- Work to be completed:
In your copy, include every line of the records exactly and no picture at all.
+++ Raw data
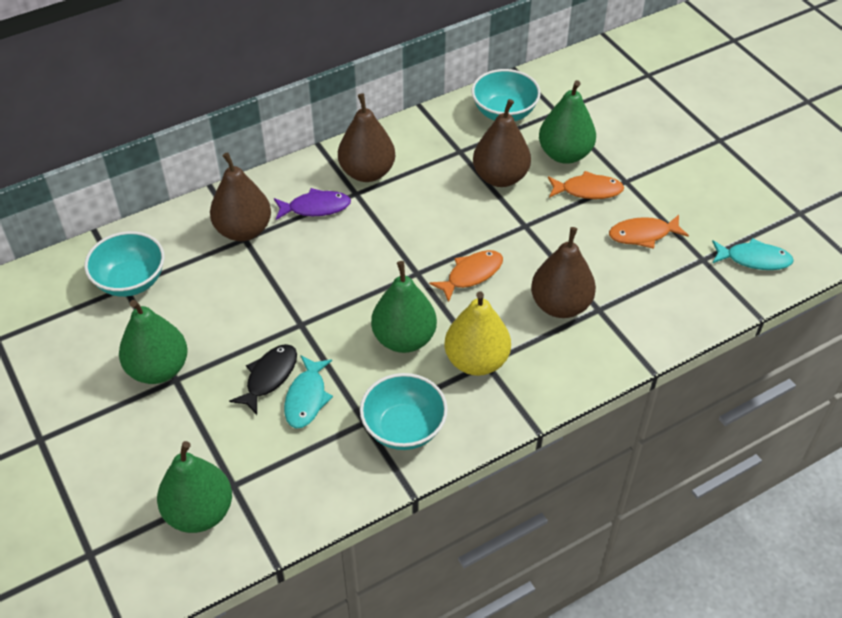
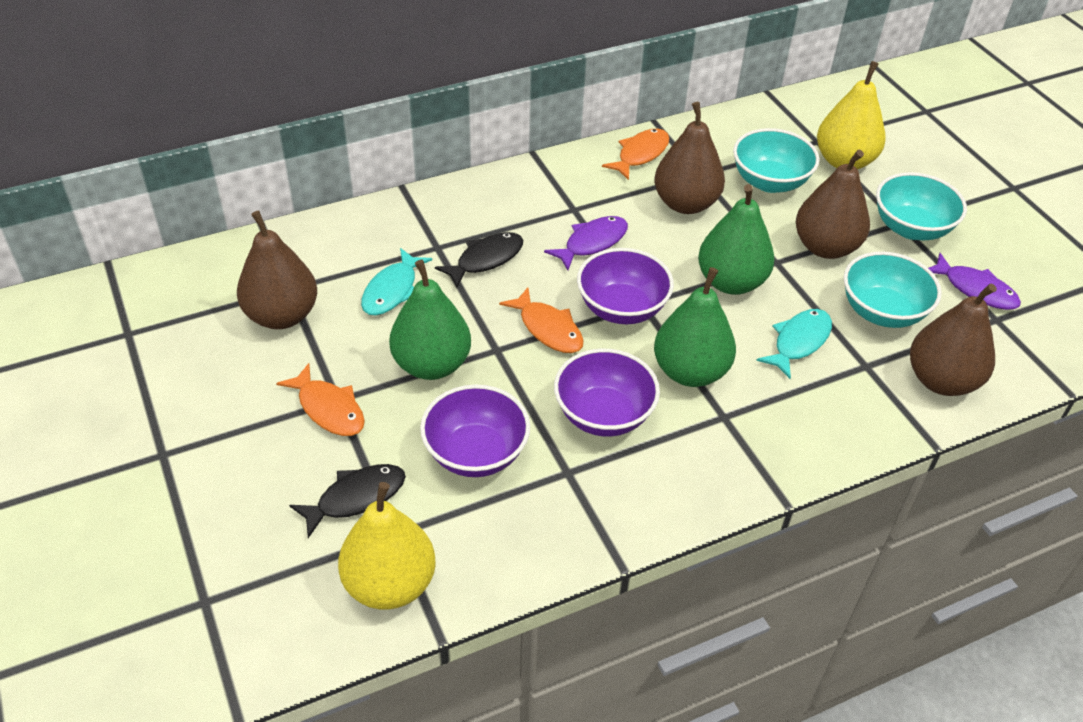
black fish: 1 -> 2
green pear: 4 -> 3
purple bowl: 0 -> 3
purple fish: 1 -> 2
yellow pear: 1 -> 2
++++++
- Output for this task:
black fish: 1 -> 2
green pear: 4 -> 3
purple bowl: 0 -> 3
purple fish: 1 -> 2
yellow pear: 1 -> 2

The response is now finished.